» **What to work on**
In the records below, find the line holding "(140, 184) = (874, 492): none -> red ruler" and the line holding "(671, 353) = (425, 734): pink". Set down both, with every line between them, exactly.

» **The data**
■ ■ ■ ■ ■

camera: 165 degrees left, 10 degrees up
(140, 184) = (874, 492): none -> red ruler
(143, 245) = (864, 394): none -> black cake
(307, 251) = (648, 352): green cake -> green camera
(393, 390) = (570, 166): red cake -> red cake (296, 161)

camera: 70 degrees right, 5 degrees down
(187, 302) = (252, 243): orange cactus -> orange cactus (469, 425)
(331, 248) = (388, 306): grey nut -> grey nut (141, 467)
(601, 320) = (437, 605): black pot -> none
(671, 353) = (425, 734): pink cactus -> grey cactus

■ ■ ■ ■ ■

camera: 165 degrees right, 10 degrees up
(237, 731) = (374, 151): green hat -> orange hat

■ ■ ■ ■ ■

» **The completed task**
(140, 184) = (874, 492): none -> red ruler
(143, 245) = (864, 394): none -> black cake
(307, 251) = (648, 352): green cake -> green camera
(393, 390) = (570, 166): red cake -> red cake (296, 161)

camera: 70 degrees right, 5 degrees down
(187, 302) = (252, 243): orange cactus -> orange cactus (469, 425)
(331, 248) = (388, 306): grey nut -> grey nut (141, 467)
(601, 320) = (437, 605): black pot -> none
(671, 353) = (425, 734): pink cactus -> grey cactus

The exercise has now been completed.